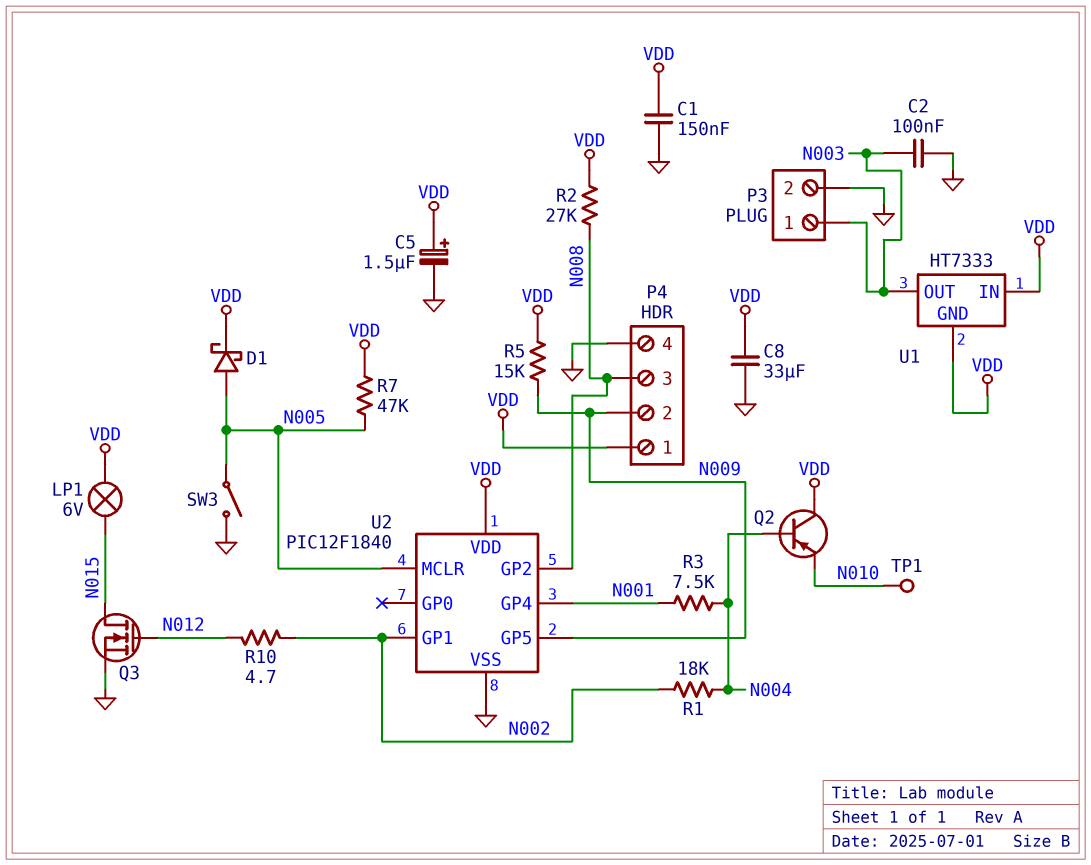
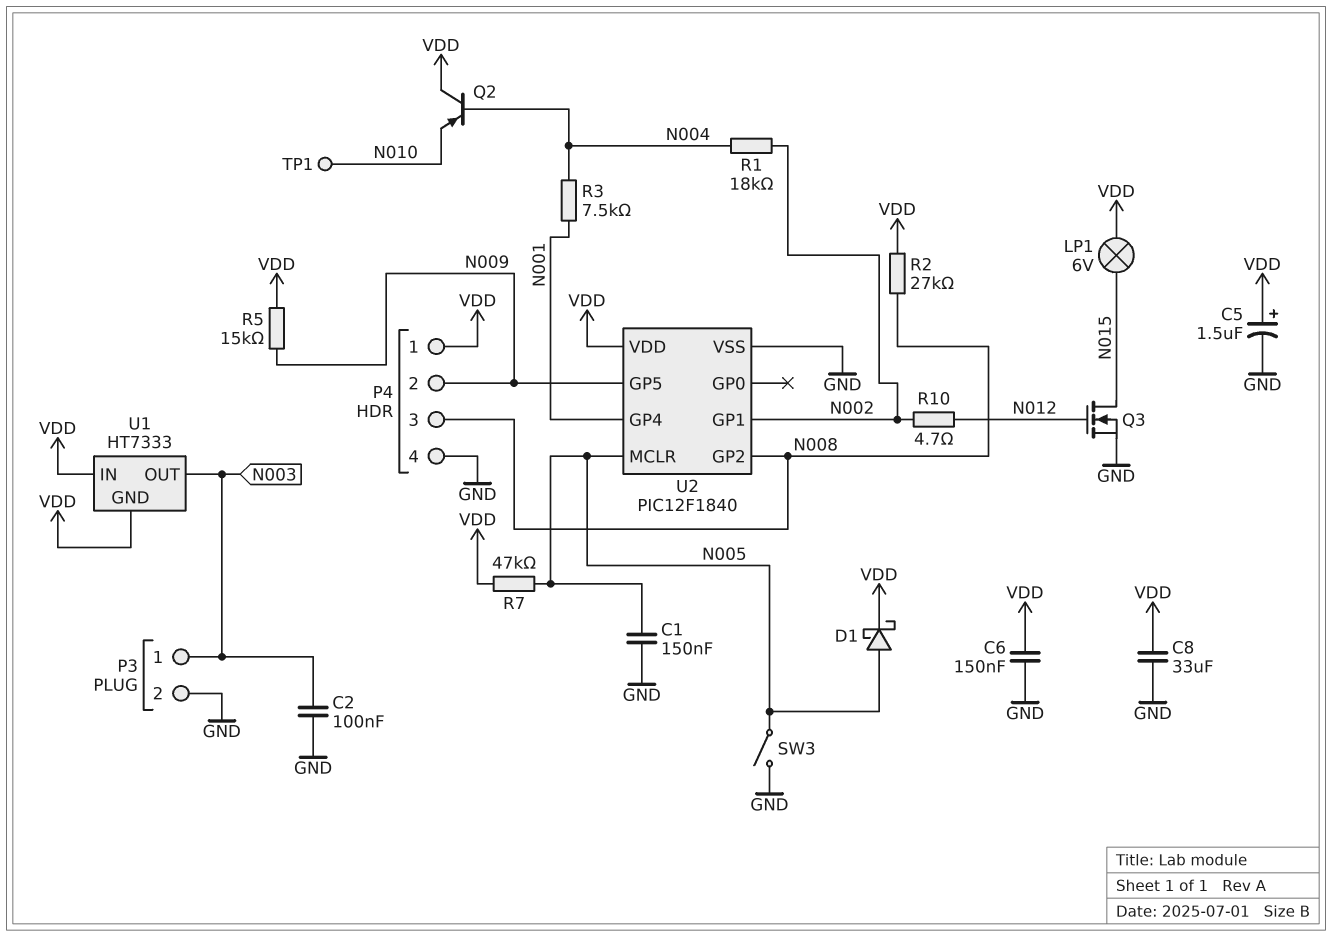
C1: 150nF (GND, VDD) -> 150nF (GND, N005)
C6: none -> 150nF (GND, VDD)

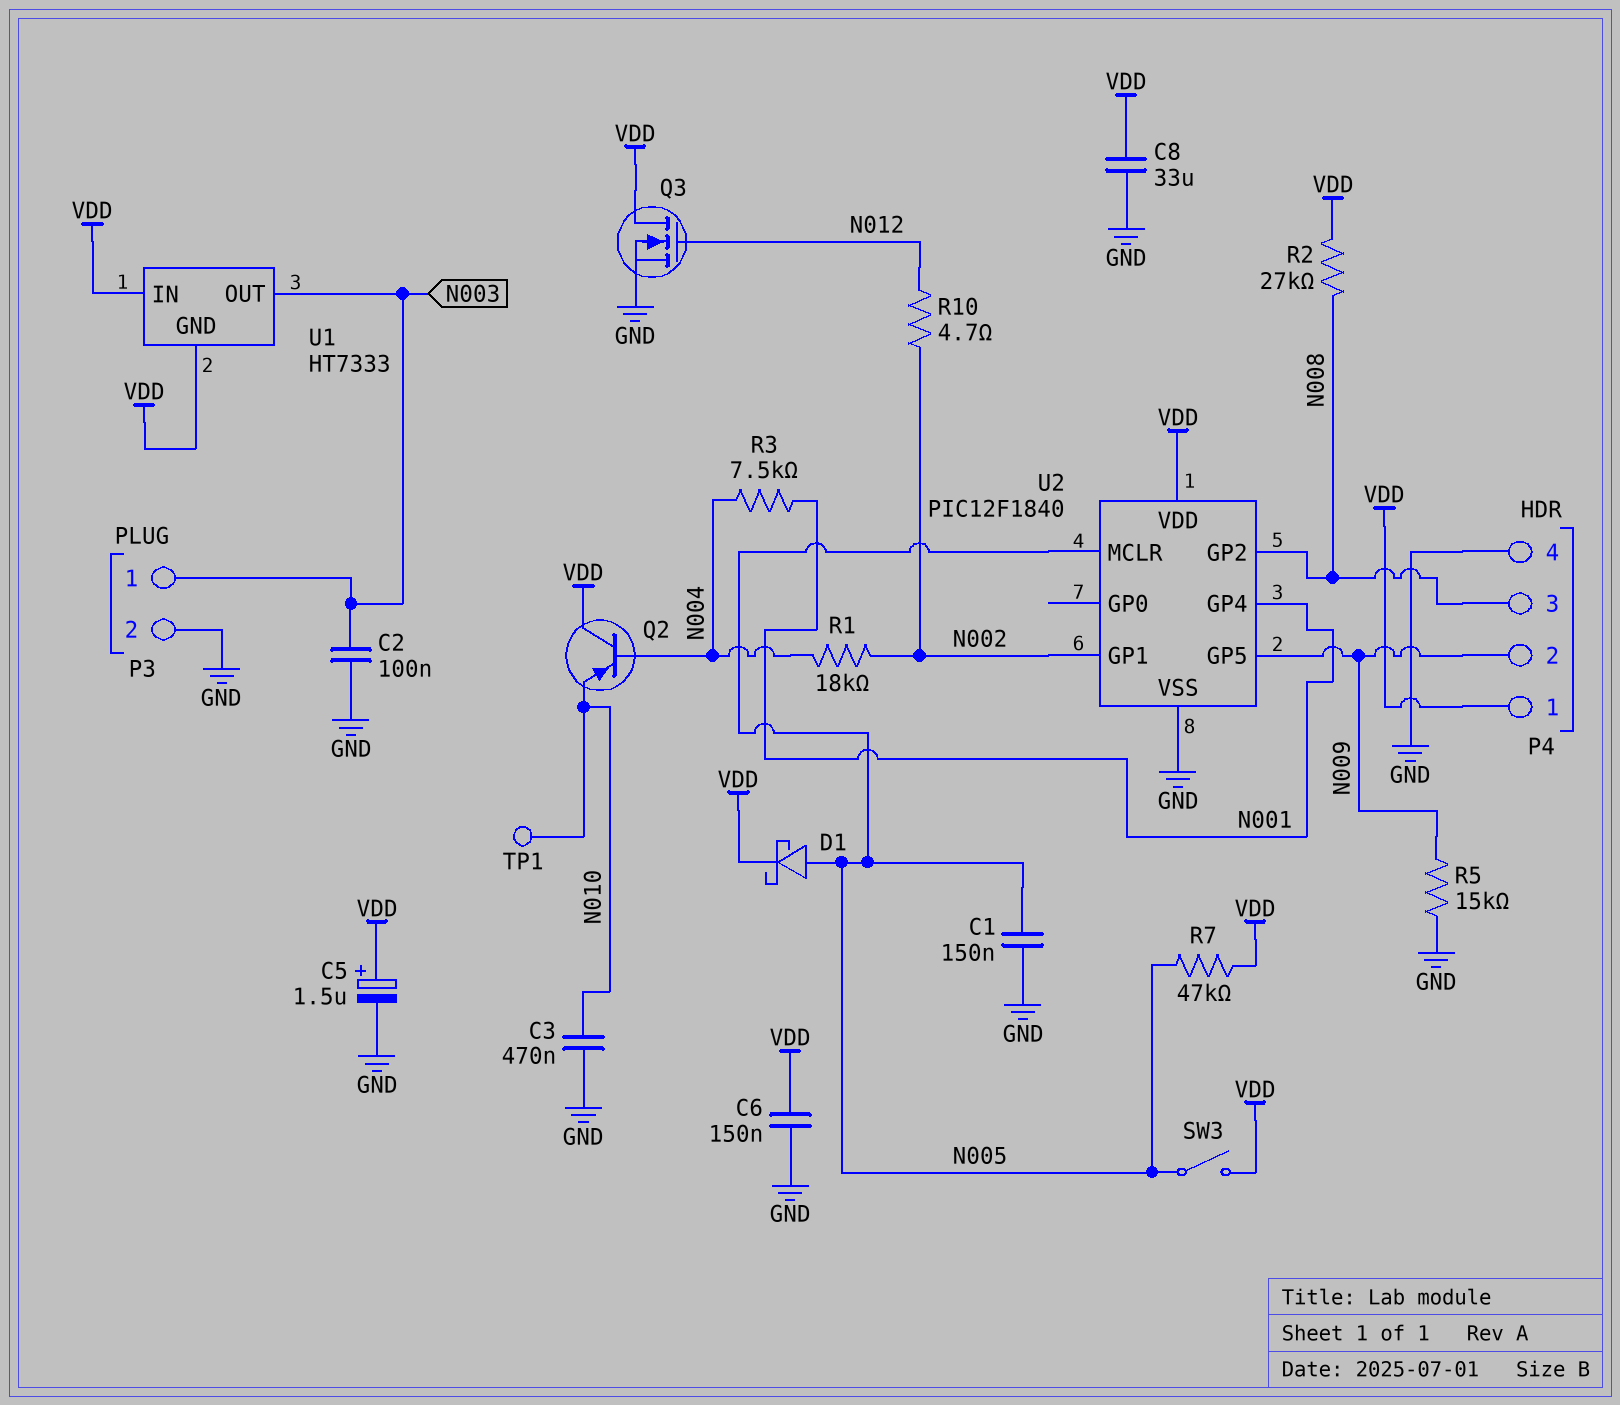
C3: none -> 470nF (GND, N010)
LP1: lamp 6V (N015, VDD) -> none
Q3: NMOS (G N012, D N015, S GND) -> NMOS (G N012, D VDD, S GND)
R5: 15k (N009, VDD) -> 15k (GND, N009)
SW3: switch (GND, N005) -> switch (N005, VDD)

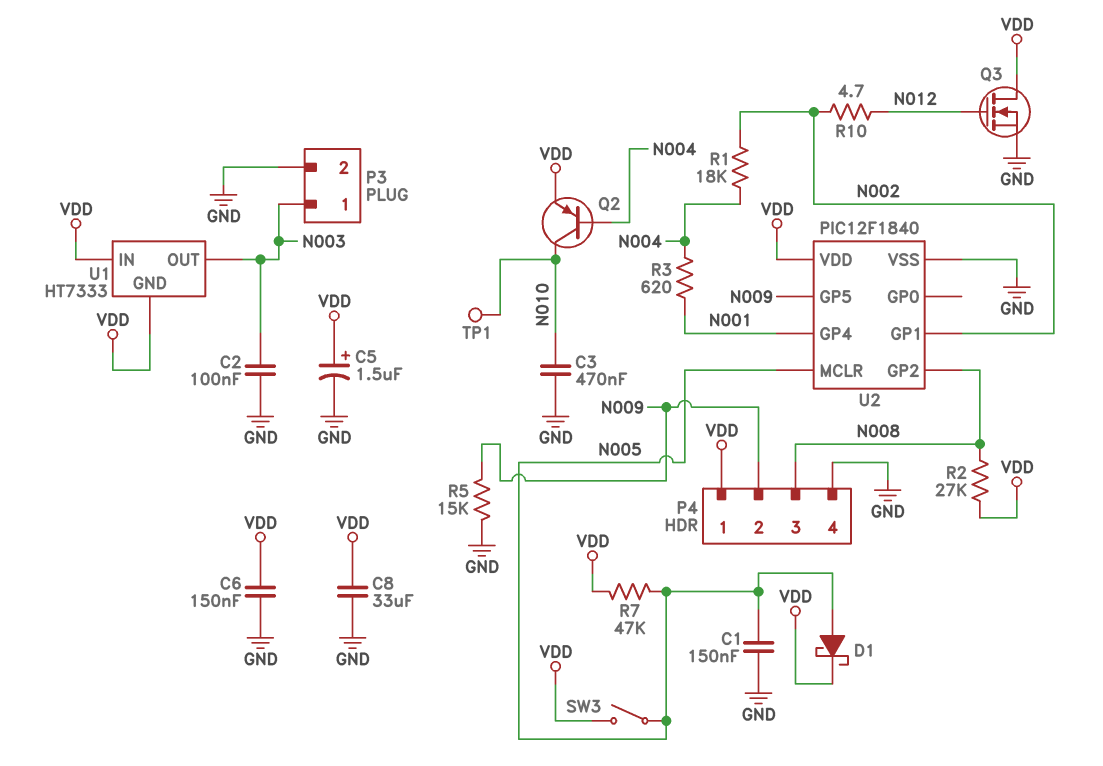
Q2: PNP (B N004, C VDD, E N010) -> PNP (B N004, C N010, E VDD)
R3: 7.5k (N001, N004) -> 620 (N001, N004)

————————

What you should do:
Everything in the entries except the images must be copied exactly.

Problem solution:
C1: 150nF (GND, VDD) -> 150nF (GND, N005)
C6: none -> 150nF (GND, VDD)

C3: none -> 470nF (GND, N010)
LP1: lamp 6V (N015, VDD) -> none
Q3: NMOS (G N012, D N015, S GND) -> NMOS (G N012, D VDD, S GND)
R5: 15k (N009, VDD) -> 15k (GND, N009)
SW3: switch (GND, N005) -> switch (N005, VDD)

Q2: PNP (B N004, C VDD, E N010) -> PNP (B N004, C N010, E VDD)
R3: 7.5k (N001, N004) -> 620 (N001, N004)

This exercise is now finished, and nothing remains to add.